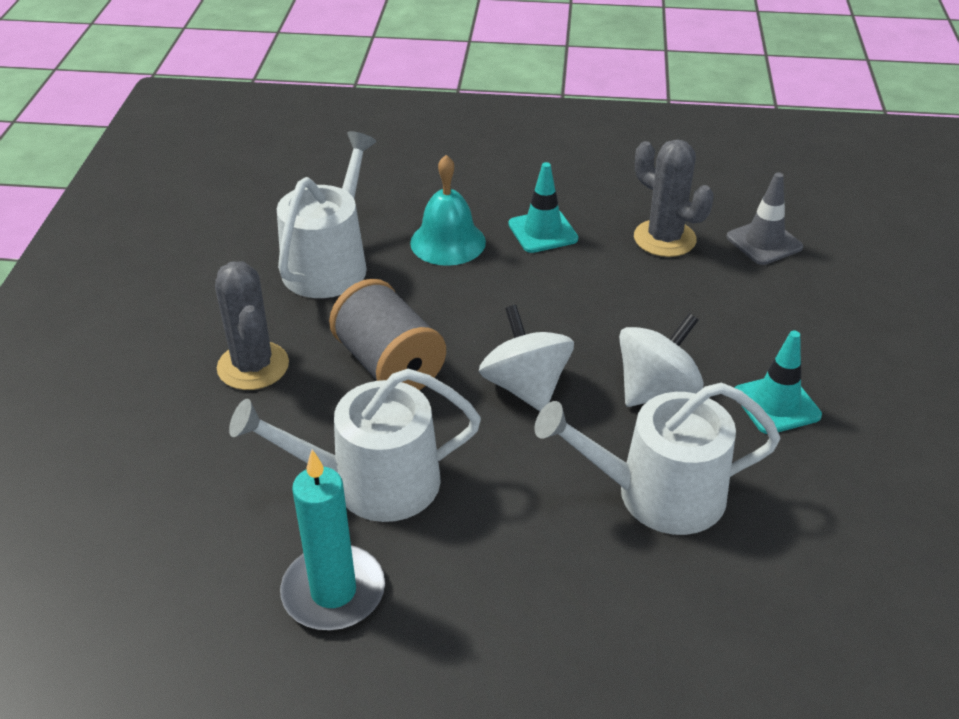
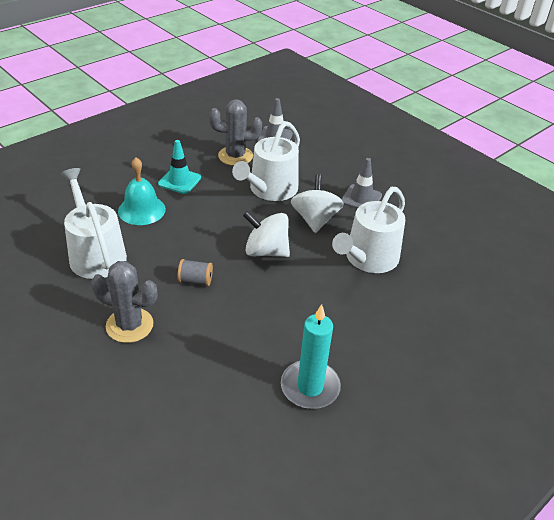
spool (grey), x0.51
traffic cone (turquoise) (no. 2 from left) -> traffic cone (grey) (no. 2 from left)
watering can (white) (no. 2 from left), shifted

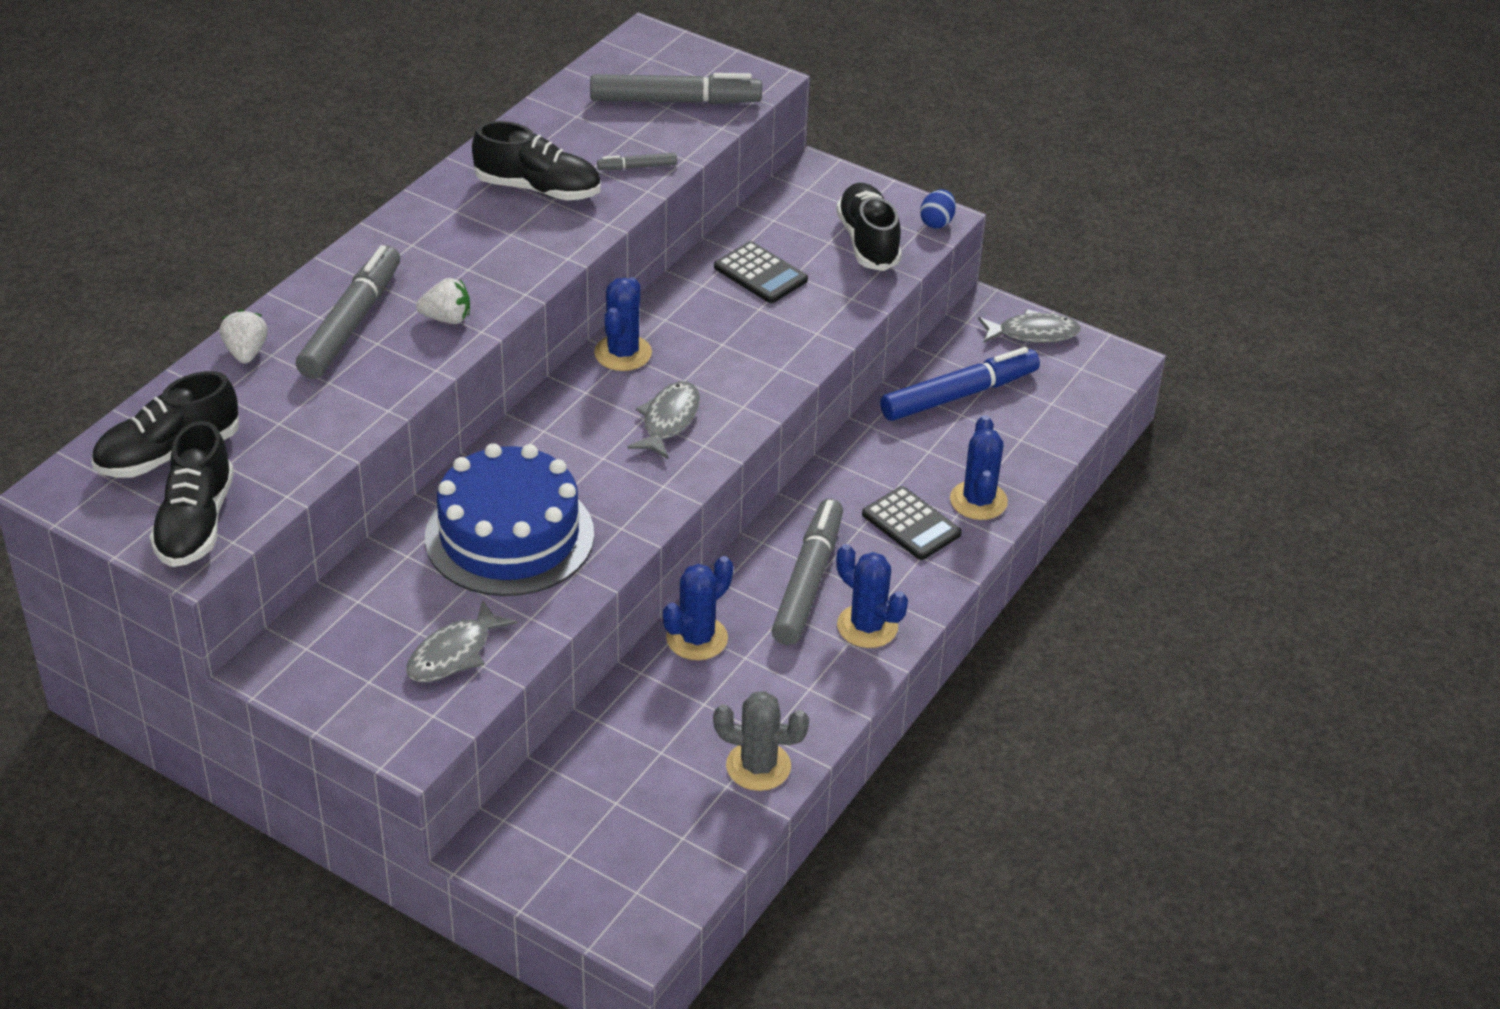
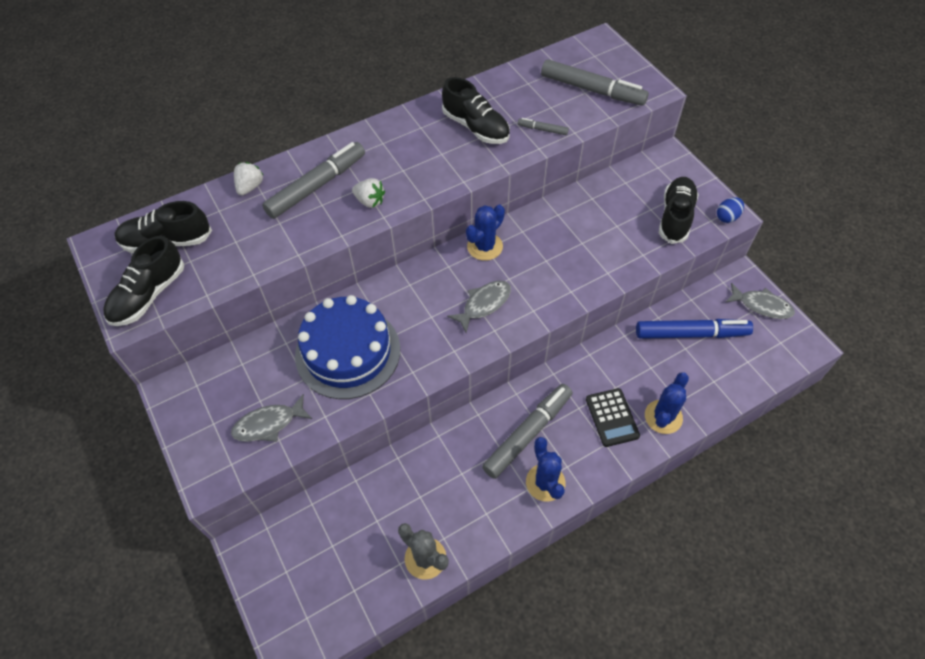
calculator (black) (no. 1 from left) -> none
cactus (blue) (no. 2 from left) -> none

■ ■ ■

### DIRECTIONS
Without reproducing any picture, repeat exactly the lines from the one containing "traffic cone (turquoise)" through the last line of the material above, both ends included.

### EXPECTED ANSWER
traffic cone (turquoise) (no. 2 from left) -> traffic cone (grey) (no. 2 from left)
watering can (white) (no. 2 from left), shifted

calculator (black) (no. 1 from left) -> none
cactus (blue) (no. 2 from left) -> none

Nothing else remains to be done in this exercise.